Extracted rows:
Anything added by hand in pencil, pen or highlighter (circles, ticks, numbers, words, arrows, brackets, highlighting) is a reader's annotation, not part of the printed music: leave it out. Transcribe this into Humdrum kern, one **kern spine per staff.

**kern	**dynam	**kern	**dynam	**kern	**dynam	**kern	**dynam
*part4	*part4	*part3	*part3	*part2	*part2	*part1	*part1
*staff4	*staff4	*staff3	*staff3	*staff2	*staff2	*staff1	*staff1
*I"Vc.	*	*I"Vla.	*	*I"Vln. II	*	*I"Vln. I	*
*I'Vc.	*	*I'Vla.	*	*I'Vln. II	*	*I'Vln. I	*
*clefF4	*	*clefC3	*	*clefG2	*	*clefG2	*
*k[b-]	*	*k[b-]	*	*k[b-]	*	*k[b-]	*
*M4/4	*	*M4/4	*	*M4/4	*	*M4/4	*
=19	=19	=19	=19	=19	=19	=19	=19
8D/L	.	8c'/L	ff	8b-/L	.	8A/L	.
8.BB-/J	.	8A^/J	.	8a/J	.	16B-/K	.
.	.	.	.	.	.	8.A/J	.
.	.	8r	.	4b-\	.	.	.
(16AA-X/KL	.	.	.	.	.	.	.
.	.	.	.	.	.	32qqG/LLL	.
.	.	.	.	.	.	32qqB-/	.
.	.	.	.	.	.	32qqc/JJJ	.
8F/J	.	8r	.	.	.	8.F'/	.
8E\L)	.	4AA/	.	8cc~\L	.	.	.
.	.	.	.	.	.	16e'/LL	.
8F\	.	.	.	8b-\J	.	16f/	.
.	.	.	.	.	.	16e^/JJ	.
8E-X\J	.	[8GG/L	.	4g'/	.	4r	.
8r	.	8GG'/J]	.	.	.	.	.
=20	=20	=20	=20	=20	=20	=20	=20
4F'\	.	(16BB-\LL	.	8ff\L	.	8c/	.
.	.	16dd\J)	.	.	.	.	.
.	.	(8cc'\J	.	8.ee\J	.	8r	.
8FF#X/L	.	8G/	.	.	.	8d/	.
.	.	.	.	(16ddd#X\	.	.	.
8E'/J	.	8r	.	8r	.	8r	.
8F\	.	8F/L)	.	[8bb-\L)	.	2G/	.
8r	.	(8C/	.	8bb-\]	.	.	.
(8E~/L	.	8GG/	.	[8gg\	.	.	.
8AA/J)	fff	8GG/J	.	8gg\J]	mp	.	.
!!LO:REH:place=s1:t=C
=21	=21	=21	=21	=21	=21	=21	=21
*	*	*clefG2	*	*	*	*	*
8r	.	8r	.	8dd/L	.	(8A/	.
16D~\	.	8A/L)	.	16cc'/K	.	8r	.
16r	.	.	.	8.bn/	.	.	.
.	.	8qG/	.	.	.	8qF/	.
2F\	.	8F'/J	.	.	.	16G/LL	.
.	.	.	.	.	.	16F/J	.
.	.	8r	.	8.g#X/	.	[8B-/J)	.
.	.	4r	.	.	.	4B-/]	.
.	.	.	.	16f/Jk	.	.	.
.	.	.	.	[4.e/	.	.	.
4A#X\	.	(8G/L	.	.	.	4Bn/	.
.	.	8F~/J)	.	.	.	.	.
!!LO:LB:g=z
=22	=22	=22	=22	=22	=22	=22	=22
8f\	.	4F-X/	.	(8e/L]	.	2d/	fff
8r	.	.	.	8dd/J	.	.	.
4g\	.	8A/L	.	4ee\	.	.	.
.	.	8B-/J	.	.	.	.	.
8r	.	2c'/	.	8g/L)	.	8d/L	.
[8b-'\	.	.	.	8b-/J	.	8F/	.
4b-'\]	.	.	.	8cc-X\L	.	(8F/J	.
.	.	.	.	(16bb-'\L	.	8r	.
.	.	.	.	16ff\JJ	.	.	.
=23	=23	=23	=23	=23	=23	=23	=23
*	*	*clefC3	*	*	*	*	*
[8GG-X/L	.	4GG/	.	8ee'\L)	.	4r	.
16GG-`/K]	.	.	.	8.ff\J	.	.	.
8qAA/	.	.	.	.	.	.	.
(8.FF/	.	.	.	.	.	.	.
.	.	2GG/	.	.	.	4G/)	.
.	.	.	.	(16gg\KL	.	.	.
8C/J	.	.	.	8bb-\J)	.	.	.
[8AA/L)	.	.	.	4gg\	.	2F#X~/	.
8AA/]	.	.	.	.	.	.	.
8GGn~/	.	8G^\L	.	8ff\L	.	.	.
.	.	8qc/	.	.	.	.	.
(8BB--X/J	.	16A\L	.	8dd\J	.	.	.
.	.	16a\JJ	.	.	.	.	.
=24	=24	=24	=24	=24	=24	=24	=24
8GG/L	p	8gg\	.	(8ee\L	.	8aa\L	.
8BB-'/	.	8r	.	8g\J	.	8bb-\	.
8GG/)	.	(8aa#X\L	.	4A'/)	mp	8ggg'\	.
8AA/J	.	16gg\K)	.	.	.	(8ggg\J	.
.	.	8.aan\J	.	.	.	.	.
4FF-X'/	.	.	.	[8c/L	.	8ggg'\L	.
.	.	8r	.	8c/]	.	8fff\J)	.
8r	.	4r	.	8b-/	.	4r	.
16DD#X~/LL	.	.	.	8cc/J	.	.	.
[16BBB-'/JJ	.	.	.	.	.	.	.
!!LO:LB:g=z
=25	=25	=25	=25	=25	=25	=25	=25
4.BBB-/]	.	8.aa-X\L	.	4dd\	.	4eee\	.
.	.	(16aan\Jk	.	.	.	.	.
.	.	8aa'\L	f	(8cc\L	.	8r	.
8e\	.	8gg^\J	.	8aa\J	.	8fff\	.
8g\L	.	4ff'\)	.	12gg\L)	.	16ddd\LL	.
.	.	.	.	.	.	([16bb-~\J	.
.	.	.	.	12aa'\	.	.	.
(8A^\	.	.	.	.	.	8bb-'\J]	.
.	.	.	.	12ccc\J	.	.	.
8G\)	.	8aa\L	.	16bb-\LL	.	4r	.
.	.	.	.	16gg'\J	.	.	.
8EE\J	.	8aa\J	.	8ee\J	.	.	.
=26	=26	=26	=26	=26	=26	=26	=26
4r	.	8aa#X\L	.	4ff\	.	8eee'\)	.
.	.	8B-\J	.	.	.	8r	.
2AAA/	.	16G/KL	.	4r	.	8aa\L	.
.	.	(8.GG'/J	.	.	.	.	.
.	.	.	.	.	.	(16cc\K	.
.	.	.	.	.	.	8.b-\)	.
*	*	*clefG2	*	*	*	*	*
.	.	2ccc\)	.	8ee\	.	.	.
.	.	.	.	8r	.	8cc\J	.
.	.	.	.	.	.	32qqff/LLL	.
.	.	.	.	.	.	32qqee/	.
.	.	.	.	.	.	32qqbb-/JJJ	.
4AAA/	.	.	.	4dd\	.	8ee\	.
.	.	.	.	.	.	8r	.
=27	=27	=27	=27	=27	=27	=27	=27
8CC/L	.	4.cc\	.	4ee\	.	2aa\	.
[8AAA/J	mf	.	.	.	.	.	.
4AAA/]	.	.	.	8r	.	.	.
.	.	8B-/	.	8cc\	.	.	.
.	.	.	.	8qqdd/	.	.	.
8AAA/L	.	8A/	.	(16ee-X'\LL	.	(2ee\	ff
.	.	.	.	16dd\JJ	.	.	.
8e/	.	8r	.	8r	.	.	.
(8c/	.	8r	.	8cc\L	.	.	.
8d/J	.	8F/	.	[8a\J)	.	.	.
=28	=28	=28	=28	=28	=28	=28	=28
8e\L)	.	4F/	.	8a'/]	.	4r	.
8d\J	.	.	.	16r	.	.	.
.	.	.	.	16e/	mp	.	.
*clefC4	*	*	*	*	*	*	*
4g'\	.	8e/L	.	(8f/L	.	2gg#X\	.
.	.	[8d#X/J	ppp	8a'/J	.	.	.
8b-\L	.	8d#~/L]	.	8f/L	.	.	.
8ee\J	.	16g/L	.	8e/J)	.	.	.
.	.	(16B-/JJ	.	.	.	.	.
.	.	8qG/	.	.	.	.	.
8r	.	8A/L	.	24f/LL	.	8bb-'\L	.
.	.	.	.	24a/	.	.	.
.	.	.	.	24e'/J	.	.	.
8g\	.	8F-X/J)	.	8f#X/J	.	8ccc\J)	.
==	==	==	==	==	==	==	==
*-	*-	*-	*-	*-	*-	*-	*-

### Problem requirements
Which of the rows above contain the string "kern"? Extract every such row in full.

### Answer in full
Anything added by hand in pencil, pen or highlighter (circles, ticks, numbers, words, arrows, brackets, highlighting) is a reader's annotation, not part of the printed music: leave it out. Transcribe this into Humdrum kern, one **kern spine per staff.
**kern	**dynam	**kern	**dynam	**kern	**dynam	**kern	**dynam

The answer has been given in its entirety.